### Exercise brief:
Your answer should be the lines of the data below that contain "purple".

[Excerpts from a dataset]
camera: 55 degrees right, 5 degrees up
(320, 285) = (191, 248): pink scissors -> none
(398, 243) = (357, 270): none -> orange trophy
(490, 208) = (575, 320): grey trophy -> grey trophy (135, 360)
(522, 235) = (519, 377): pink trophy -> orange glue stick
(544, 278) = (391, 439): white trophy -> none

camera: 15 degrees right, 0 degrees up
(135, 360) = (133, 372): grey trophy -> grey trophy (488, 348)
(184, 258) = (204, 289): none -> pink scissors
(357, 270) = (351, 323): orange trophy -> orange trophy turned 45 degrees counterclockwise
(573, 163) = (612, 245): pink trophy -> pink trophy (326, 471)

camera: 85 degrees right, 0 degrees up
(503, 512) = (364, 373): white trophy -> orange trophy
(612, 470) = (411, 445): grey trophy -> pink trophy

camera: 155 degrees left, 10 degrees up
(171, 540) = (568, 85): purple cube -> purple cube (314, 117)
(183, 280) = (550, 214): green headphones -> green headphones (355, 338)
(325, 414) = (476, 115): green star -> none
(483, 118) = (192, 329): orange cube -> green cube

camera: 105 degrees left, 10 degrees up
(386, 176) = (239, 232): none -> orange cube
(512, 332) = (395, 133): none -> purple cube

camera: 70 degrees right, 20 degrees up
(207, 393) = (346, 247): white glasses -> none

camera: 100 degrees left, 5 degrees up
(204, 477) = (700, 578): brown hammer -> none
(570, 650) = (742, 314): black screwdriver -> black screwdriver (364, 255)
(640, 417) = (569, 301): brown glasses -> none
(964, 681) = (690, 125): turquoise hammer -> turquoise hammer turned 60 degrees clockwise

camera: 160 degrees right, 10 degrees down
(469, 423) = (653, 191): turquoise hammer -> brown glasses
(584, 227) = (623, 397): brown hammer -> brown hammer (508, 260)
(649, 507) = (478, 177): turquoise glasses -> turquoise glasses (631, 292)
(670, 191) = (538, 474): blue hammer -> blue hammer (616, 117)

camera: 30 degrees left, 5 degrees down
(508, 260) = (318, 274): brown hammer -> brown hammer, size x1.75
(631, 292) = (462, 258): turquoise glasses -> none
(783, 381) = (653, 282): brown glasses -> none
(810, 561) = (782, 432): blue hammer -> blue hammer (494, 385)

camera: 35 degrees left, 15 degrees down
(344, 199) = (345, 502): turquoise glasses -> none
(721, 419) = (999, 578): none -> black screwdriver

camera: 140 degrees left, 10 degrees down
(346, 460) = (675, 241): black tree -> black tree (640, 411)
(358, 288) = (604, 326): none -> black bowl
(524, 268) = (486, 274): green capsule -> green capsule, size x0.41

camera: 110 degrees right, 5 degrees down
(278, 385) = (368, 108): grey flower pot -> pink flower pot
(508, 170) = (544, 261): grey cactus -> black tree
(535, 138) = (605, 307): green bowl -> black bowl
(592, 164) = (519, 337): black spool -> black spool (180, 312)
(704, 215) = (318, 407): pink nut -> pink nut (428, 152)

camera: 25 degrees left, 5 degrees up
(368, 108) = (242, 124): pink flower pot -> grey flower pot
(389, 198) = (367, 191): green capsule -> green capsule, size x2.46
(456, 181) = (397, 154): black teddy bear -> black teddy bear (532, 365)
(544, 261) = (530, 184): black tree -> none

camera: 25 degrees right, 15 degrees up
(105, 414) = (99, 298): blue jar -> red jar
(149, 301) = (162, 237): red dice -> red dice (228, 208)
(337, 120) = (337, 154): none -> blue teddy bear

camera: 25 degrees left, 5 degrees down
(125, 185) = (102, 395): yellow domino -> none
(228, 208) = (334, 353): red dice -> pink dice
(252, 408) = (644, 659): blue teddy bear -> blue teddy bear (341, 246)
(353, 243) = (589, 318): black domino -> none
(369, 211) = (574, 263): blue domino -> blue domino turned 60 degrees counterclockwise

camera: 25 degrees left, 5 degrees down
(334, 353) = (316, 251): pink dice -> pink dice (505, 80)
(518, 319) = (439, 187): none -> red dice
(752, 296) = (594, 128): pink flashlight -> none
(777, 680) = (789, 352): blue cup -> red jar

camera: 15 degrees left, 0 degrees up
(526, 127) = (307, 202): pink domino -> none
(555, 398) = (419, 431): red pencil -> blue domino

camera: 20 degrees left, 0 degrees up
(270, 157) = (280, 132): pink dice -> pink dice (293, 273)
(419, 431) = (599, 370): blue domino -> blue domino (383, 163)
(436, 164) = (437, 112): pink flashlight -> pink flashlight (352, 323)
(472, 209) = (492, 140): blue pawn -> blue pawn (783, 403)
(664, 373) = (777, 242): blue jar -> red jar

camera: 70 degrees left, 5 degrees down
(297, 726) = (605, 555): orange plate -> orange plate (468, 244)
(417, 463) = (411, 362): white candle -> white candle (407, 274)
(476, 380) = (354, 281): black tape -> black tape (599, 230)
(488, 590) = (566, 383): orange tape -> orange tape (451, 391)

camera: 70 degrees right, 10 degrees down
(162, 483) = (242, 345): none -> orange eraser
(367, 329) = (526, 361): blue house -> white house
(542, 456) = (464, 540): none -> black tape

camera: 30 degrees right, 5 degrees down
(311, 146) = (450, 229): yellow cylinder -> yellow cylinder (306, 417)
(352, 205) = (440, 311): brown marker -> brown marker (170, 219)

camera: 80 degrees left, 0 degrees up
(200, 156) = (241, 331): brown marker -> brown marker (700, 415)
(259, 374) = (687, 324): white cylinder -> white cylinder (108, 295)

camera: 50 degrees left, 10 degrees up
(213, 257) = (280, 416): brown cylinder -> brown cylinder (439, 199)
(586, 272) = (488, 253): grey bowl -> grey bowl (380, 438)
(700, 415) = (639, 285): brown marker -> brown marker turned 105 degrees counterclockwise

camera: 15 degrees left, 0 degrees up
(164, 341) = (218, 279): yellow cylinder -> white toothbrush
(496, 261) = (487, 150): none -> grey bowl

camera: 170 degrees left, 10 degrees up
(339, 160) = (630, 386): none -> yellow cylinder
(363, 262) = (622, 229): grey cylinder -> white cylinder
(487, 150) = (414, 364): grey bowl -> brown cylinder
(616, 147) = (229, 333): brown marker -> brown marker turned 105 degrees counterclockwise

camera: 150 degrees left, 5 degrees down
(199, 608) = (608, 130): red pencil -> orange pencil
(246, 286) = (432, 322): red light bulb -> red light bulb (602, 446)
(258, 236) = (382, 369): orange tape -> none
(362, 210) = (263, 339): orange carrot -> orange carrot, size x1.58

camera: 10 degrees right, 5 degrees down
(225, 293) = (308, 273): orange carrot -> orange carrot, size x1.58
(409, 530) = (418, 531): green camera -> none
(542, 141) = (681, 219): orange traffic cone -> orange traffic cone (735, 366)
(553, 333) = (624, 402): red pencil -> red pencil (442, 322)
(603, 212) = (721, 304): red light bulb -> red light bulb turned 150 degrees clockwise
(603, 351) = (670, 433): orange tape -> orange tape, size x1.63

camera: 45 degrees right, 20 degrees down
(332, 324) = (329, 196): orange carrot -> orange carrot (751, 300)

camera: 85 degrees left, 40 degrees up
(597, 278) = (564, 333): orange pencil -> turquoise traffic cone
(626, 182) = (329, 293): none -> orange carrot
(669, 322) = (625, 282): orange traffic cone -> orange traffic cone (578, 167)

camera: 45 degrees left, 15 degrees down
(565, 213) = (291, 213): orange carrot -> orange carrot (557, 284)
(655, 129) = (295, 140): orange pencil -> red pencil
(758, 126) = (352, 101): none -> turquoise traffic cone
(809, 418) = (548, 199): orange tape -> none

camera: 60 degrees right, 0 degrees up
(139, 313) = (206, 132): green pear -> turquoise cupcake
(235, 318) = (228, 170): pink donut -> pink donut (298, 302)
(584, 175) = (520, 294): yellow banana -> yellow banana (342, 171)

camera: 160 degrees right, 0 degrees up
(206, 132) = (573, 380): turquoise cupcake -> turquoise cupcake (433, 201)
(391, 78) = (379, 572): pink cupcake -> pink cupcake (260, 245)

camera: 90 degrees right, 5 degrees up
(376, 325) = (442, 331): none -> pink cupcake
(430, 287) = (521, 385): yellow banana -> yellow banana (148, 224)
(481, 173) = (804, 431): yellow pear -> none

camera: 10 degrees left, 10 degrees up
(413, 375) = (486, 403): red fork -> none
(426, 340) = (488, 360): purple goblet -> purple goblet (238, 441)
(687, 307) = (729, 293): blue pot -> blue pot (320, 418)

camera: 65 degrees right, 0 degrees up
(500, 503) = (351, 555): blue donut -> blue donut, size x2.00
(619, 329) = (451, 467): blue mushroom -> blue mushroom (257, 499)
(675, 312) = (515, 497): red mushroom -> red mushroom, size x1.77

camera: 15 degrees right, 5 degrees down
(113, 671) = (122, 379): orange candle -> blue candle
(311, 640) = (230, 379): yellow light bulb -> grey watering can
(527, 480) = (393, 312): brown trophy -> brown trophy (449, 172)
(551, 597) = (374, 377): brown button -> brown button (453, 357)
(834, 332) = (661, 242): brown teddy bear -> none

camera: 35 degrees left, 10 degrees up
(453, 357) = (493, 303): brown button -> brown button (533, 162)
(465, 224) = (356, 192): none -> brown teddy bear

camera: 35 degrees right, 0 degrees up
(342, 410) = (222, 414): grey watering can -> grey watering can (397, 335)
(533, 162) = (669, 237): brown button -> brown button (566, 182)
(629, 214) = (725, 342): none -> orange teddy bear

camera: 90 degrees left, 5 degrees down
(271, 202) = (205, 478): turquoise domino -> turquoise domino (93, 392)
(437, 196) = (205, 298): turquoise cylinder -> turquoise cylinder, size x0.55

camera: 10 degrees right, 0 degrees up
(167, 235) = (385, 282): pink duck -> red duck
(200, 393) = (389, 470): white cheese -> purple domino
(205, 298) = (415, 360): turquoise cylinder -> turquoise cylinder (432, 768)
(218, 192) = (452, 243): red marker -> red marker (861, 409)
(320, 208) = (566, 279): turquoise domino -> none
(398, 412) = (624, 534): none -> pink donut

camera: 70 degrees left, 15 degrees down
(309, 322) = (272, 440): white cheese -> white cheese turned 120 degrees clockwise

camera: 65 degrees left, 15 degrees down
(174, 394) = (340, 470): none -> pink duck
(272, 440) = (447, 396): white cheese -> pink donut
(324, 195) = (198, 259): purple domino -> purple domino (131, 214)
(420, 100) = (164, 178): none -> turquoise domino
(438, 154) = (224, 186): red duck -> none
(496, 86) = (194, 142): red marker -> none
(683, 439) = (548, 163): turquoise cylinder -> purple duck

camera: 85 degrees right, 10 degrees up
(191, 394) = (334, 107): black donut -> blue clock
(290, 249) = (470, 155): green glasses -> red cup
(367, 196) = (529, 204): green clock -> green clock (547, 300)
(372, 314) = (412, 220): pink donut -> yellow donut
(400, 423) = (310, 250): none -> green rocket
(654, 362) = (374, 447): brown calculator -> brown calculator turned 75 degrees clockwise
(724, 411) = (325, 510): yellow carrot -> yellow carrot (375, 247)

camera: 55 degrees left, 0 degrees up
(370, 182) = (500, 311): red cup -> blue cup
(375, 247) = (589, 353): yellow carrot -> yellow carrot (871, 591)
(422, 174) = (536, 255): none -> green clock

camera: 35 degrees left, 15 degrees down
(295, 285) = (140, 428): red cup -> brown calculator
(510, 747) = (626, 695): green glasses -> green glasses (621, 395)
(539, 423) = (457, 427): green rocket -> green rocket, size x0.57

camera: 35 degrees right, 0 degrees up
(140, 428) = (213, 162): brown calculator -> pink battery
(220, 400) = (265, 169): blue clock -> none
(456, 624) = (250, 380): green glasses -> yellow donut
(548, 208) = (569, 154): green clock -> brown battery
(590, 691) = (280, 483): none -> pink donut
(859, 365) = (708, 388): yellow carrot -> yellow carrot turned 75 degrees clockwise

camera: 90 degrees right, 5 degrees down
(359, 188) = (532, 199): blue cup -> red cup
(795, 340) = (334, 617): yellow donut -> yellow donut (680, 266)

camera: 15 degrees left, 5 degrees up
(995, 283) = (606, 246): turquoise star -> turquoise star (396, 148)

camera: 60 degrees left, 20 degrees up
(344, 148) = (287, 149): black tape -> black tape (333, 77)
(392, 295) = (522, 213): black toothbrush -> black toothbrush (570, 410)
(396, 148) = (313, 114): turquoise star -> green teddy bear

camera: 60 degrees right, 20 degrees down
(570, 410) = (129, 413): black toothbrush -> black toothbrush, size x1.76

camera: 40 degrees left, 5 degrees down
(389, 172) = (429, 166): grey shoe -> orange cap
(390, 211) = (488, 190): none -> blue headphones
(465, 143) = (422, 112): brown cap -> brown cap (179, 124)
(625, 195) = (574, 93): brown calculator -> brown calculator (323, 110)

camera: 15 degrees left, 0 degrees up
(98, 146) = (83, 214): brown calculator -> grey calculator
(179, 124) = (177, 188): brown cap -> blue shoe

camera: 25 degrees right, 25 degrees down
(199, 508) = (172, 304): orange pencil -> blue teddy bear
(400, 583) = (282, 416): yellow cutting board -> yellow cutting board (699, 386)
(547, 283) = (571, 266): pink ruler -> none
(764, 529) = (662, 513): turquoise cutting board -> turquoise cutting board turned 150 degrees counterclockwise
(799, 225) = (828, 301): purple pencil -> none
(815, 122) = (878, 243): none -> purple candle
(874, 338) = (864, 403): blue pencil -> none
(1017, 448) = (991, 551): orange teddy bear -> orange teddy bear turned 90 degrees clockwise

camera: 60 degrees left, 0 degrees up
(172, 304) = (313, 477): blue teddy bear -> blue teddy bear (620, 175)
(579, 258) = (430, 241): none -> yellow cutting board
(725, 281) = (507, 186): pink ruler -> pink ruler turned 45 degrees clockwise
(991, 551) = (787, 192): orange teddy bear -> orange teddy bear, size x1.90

### Response:
(171, 540) = (568, 85): purple cube -> purple cube (314, 117)
(512, 332) = (395, 133): none -> purple cube
(426, 340) = (488, 360): purple goblet -> purple goblet (238, 441)
(200, 393) = (389, 470): white cheese -> purple domino
(324, 195) = (198, 259): purple domino -> purple domino (131, 214)
(683, 439) = (548, 163): turquoise cylinder -> purple duck
(799, 225) = (828, 301): purple pencil -> none
(815, 122) = (878, 243): none -> purple candle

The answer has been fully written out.